## The task
Reproduce every text line of the items below word for word, in order, and leave out the pictures.
──────────────────────────────
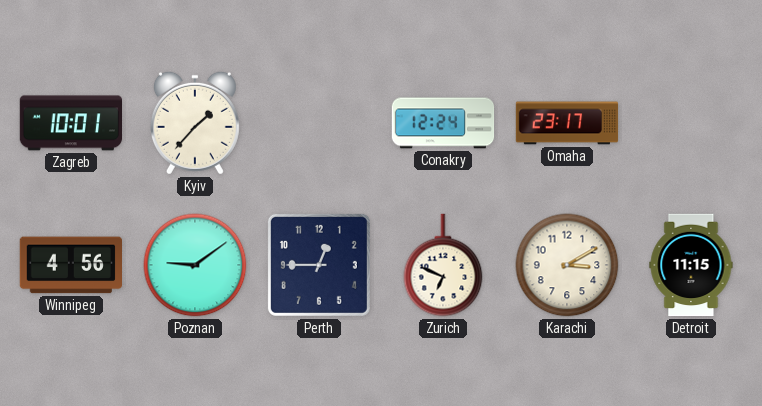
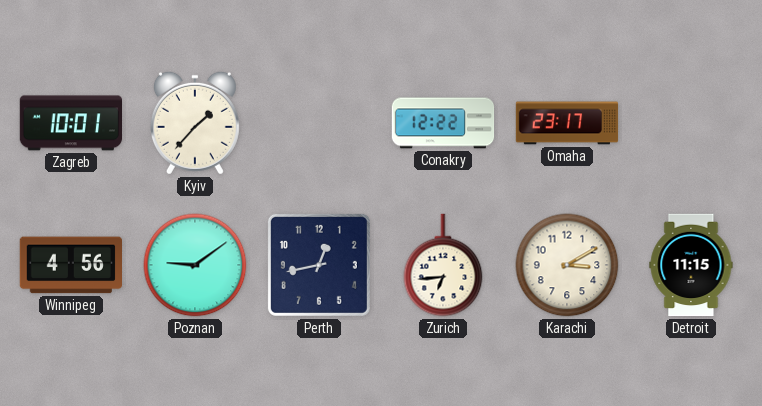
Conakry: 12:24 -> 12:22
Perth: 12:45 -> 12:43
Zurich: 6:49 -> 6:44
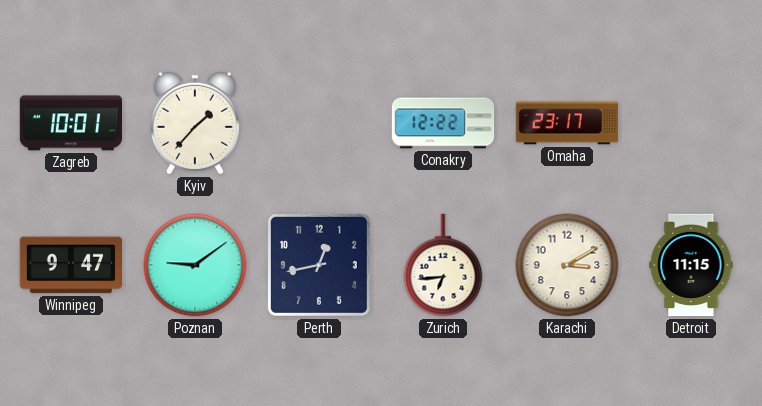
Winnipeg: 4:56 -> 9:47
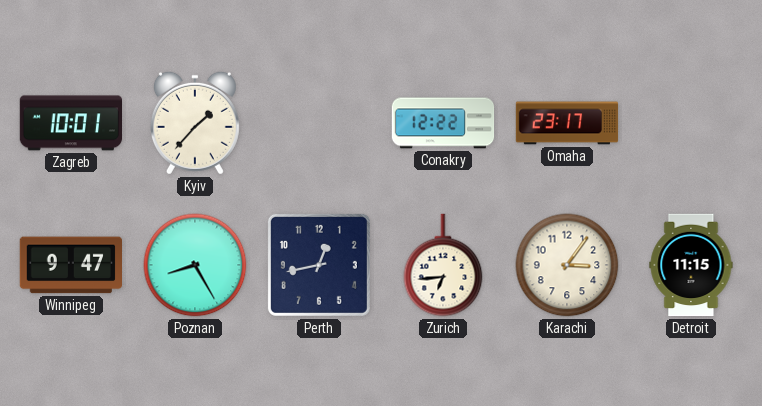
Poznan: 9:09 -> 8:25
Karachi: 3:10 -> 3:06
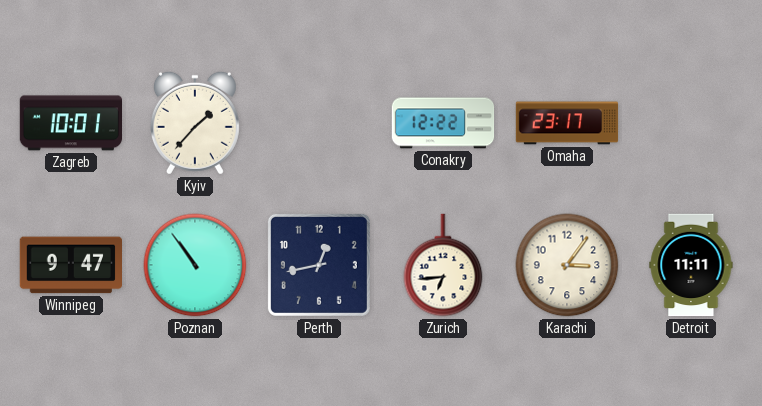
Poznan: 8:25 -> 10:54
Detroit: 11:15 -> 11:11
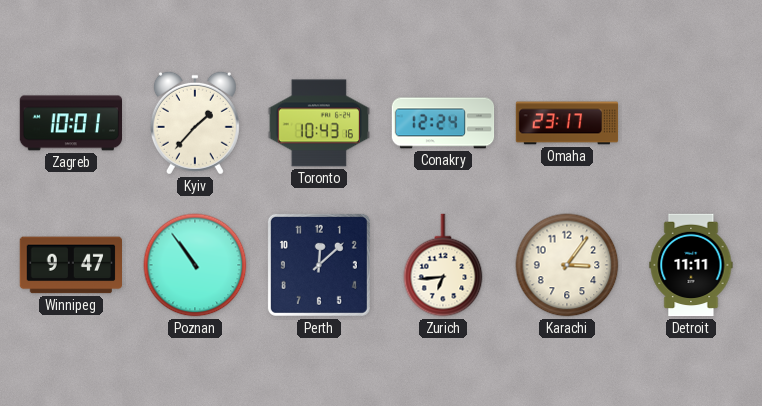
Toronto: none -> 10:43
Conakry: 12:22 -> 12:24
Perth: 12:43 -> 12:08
──────────────────────────────
## Full solution
Conakry: 12:24 -> 12:22
Perth: 12:45 -> 12:43
Zurich: 6:49 -> 6:44
Winnipeg: 4:56 -> 9:47
Poznan: 9:09 -> 8:25
Karachi: 3:10 -> 3:06
Poznan: 8:25 -> 10:54
Detroit: 11:15 -> 11:11
Toronto: none -> 10:43
Conakry: 12:22 -> 12:24
Perth: 12:43 -> 12:08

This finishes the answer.